╭─ RECORDS TO USE

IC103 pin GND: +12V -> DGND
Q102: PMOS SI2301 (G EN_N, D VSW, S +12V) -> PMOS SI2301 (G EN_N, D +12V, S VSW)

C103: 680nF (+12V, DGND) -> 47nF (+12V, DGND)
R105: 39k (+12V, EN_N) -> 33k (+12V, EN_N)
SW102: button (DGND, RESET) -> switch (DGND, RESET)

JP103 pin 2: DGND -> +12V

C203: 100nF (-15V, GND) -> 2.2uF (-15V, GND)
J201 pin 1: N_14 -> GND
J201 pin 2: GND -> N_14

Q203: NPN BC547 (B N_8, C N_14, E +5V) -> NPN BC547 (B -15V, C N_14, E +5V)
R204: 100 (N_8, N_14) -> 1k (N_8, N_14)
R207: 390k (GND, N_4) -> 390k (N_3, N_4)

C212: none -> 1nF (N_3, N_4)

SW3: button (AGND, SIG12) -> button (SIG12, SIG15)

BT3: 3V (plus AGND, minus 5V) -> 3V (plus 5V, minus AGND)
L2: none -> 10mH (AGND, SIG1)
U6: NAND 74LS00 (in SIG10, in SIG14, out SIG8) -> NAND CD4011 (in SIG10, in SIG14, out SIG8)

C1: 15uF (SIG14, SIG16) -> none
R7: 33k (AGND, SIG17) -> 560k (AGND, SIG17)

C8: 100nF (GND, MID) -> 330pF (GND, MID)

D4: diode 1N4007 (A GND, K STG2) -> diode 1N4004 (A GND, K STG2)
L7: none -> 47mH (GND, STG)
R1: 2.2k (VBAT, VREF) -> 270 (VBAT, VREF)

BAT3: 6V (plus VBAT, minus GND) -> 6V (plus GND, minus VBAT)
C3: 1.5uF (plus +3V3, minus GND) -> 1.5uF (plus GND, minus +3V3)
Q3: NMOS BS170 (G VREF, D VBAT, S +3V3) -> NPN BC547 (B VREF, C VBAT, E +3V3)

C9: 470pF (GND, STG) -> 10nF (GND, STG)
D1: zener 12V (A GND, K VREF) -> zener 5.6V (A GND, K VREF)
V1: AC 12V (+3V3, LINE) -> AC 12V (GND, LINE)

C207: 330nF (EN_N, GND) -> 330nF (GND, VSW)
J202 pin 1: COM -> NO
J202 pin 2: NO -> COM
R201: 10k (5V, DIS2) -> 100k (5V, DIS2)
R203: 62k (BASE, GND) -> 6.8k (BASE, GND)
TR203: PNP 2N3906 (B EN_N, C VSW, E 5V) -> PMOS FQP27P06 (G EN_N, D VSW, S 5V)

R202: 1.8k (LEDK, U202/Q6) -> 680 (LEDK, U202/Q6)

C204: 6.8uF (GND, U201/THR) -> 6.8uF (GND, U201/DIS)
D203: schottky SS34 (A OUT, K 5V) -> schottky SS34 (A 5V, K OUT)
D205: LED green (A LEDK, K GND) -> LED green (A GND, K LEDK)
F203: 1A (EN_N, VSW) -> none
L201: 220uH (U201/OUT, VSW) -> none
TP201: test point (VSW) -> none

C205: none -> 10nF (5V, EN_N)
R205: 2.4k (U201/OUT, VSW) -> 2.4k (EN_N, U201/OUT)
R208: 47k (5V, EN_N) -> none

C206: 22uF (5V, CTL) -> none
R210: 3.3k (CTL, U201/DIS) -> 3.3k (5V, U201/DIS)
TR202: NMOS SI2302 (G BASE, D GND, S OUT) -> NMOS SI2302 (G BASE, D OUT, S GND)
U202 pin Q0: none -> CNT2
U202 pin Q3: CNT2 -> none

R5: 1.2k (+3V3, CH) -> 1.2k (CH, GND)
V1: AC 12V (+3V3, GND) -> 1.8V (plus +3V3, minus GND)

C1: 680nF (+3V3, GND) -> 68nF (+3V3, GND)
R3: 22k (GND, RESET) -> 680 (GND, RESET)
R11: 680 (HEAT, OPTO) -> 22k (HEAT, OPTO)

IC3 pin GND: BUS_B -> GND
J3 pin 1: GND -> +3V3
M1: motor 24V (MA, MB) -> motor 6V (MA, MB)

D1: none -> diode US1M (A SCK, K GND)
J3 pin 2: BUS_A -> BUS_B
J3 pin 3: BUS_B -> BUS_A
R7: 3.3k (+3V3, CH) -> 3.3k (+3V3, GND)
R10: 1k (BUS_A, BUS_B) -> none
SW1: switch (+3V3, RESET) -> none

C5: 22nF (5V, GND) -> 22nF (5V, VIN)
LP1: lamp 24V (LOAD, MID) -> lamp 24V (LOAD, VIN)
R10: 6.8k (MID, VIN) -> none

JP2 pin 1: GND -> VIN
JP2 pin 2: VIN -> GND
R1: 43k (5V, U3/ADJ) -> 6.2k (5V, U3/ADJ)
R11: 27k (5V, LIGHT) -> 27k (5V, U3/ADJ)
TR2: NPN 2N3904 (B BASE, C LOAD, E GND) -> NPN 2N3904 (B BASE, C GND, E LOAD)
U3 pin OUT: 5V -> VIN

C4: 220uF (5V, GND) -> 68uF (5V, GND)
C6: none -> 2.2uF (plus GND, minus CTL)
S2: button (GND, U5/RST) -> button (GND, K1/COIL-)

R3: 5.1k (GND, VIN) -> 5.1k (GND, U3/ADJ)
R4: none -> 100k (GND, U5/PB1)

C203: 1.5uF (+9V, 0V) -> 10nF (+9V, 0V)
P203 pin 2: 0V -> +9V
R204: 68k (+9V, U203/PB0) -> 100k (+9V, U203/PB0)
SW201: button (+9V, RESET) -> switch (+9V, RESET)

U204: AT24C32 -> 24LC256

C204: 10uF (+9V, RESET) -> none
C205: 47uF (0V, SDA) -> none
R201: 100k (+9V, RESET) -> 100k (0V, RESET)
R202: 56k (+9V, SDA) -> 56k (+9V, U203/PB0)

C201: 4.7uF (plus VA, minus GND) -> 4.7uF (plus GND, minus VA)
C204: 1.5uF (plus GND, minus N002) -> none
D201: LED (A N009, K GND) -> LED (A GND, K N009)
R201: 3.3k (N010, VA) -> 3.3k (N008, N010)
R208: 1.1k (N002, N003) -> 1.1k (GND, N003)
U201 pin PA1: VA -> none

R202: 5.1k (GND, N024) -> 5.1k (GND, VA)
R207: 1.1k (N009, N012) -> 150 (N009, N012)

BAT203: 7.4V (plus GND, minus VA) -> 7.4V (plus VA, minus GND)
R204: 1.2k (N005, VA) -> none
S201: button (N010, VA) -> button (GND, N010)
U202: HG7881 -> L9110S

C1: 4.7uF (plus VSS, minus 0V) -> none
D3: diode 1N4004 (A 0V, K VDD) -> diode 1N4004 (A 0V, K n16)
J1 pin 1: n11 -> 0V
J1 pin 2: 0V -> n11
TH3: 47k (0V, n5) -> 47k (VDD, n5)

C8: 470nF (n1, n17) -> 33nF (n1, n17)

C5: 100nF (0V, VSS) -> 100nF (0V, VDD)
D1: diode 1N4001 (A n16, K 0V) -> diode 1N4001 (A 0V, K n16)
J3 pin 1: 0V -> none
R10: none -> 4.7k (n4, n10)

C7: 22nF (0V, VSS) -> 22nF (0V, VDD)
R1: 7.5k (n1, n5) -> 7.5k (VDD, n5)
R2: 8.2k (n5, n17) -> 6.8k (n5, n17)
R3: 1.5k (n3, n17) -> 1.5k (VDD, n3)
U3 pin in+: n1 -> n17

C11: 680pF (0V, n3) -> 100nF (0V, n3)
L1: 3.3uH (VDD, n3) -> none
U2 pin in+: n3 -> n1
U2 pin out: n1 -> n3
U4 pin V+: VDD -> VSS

╰─

EXERCISE OBJECTIVE:
All of the lines above must be returned exactly as they stand.

RESULT FOR THIS EXERCISE:
IC103 pin GND: +12V -> DGND
Q102: PMOS SI2301 (G EN_N, D VSW, S +12V) -> PMOS SI2301 (G EN_N, D +12V, S VSW)

C103: 680nF (+12V, DGND) -> 47nF (+12V, DGND)
R105: 39k (+12V, EN_N) -> 33k (+12V, EN_N)
SW102: button (DGND, RESET) -> switch (DGND, RESET)

JP103 pin 2: DGND -> +12V

C203: 100nF (-15V, GND) -> 2.2uF (-15V, GND)
J201 pin 1: N_14 -> GND
J201 pin 2: GND -> N_14

Q203: NPN BC547 (B N_8, C N_14, E +5V) -> NPN BC547 (B -15V, C N_14, E +5V)
R204: 100 (N_8, N_14) -> 1k (N_8, N_14)
R207: 390k (GND, N_4) -> 390k (N_3, N_4)

C212: none -> 1nF (N_3, N_4)

SW3: button (AGND, SIG12) -> button (SIG12, SIG15)

BT3: 3V (plus AGND, minus 5V) -> 3V (plus 5V, minus AGND)
L2: none -> 10mH (AGND, SIG1)
U6: NAND 74LS00 (in SIG10, in SIG14, out SIG8) -> NAND CD4011 (in SIG10, in SIG14, out SIG8)

C1: 15uF (SIG14, SIG16) -> none
R7: 33k (AGND, SIG17) -> 560k (AGND, SIG17)

C8: 100nF (GND, MID) -> 330pF (GND, MID)

D4: diode 1N4007 (A GND, K STG2) -> diode 1N4004 (A GND, K STG2)
L7: none -> 47mH (GND, STG)
R1: 2.2k (VBAT, VREF) -> 270 (VBAT, VREF)

BAT3: 6V (plus VBAT, minus GND) -> 6V (plus GND, minus VBAT)
C3: 1.5uF (plus +3V3, minus GND) -> 1.5uF (plus GND, minus +3V3)
Q3: NMOS BS170 (G VREF, D VBAT, S +3V3) -> NPN BC547 (B VREF, C VBAT, E +3V3)

C9: 470pF (GND, STG) -> 10nF (GND, STG)
D1: zener 12V (A GND, K VREF) -> zener 5.6V (A GND, K VREF)
V1: AC 12V (+3V3, LINE) -> AC 12V (GND, LINE)

C207: 330nF (EN_N, GND) -> 330nF (GND, VSW)
J202 pin 1: COM -> NO
J202 pin 2: NO -> COM
R201: 10k (5V, DIS2) -> 100k (5V, DIS2)
R203: 62k (BASE, GND) -> 6.8k (BASE, GND)
TR203: PNP 2N3906 (B EN_N, C VSW, E 5V) -> PMOS FQP27P06 (G EN_N, D VSW, S 5V)

R202: 1.8k (LEDK, U202/Q6) -> 680 (LEDK, U202/Q6)

C204: 6.8uF (GND, U201/THR) -> 6.8uF (GND, U201/DIS)
D203: schottky SS34 (A OUT, K 5V) -> schottky SS34 (A 5V, K OUT)
D205: LED green (A LEDK, K GND) -> LED green (A GND, K LEDK)
F203: 1A (EN_N, VSW) -> none
L201: 220uH (U201/OUT, VSW) -> none
TP201: test point (VSW) -> none

C205: none -> 10nF (5V, EN_N)
R205: 2.4k (U201/OUT, VSW) -> 2.4k (EN_N, U201/OUT)
R208: 47k (5V, EN_N) -> none

C206: 22uF (5V, CTL) -> none
R210: 3.3k (CTL, U201/DIS) -> 3.3k (5V, U201/DIS)
TR202: NMOS SI2302 (G BASE, D GND, S OUT) -> NMOS SI2302 (G BASE, D OUT, S GND)
U202 pin Q0: none -> CNT2
U202 pin Q3: CNT2 -> none

R5: 1.2k (+3V3, CH) -> 1.2k (CH, GND)
V1: AC 12V (+3V3, GND) -> 1.8V (plus +3V3, minus GND)

C1: 680nF (+3V3, GND) -> 68nF (+3V3, GND)
R3: 22k (GND, RESET) -> 680 (GND, RESET)
R11: 680 (HEAT, OPTO) -> 22k (HEAT, OPTO)

IC3 pin GND: BUS_B -> GND
J3 pin 1: GND -> +3V3
M1: motor 24V (MA, MB) -> motor 6V (MA, MB)

D1: none -> diode US1M (A SCK, K GND)
J3 pin 2: BUS_A -> BUS_B
J3 pin 3: BUS_B -> BUS_A
R7: 3.3k (+3V3, CH) -> 3.3k (+3V3, GND)
R10: 1k (BUS_A, BUS_B) -> none
SW1: switch (+3V3, RESET) -> none

C5: 22nF (5V, GND) -> 22nF (5V, VIN)
LP1: lamp 24V (LOAD, MID) -> lamp 24V (LOAD, VIN)
R10: 6.8k (MID, VIN) -> none

JP2 pin 1: GND -> VIN
JP2 pin 2: VIN -> GND
R1: 43k (5V, U3/ADJ) -> 6.2k (5V, U3/ADJ)
R11: 27k (5V, LIGHT) -> 27k (5V, U3/ADJ)
TR2: NPN 2N3904 (B BASE, C LOAD, E GND) -> NPN 2N3904 (B BASE, C GND, E LOAD)
U3 pin OUT: 5V -> VIN

C4: 220uF (5V, GND) -> 68uF (5V, GND)
C6: none -> 2.2uF (plus GND, minus CTL)
S2: button (GND, U5/RST) -> button (GND, K1/COIL-)

R3: 5.1k (GND, VIN) -> 5.1k (GND, U3/ADJ)
R4: none -> 100k (GND, U5/PB1)

C203: 1.5uF (+9V, 0V) -> 10nF (+9V, 0V)
P203 pin 2: 0V -> +9V
R204: 68k (+9V, U203/PB0) -> 100k (+9V, U203/PB0)
SW201: button (+9V, RESET) -> switch (+9V, RESET)

U204: AT24C32 -> 24LC256

C204: 10uF (+9V, RESET) -> none
C205: 47uF (0V, SDA) -> none
R201: 100k (+9V, RESET) -> 100k (0V, RESET)
R202: 56k (+9V, SDA) -> 56k (+9V, U203/PB0)

C201: 4.7uF (plus VA, minus GND) -> 4.7uF (plus GND, minus VA)
C204: 1.5uF (plus GND, minus N002) -> none
D201: LED (A N009, K GND) -> LED (A GND, K N009)
R201: 3.3k (N010, VA) -> 3.3k (N008, N010)
R208: 1.1k (N002, N003) -> 1.1k (GND, N003)
U201 pin PA1: VA -> none

R202: 5.1k (GND, N024) -> 5.1k (GND, VA)
R207: 1.1k (N009, N012) -> 150 (N009, N012)

BAT203: 7.4V (plus GND, minus VA) -> 7.4V (plus VA, minus GND)
R204: 1.2k (N005, VA) -> none
S201: button (N010, VA) -> button (GND, N010)
U202: HG7881 -> L9110S

C1: 4.7uF (plus VSS, minus 0V) -> none
D3: diode 1N4004 (A 0V, K VDD) -> diode 1N4004 (A 0V, K n16)
J1 pin 1: n11 -> 0V
J1 pin 2: 0V -> n11
TH3: 47k (0V, n5) -> 47k (VDD, n5)

C8: 470nF (n1, n17) -> 33nF (n1, n17)

C5: 100nF (0V, VSS) -> 100nF (0V, VDD)
D1: diode 1N4001 (A n16, K 0V) -> diode 1N4001 (A 0V, K n16)
J3 pin 1: 0V -> none
R10: none -> 4.7k (n4, n10)

C7: 22nF (0V, VSS) -> 22nF (0V, VDD)
R1: 7.5k (n1, n5) -> 7.5k (VDD, n5)
R2: 8.2k (n5, n17) -> 6.8k (n5, n17)
R3: 1.5k (n3, n17) -> 1.5k (VDD, n3)
U3 pin in+: n1 -> n17

C11: 680pF (0V, n3) -> 100nF (0V, n3)
L1: 3.3uH (VDD, n3) -> none
U2 pin in+: n3 -> n1
U2 pin out: n1 -> n3
U4 pin V+: VDD -> VSS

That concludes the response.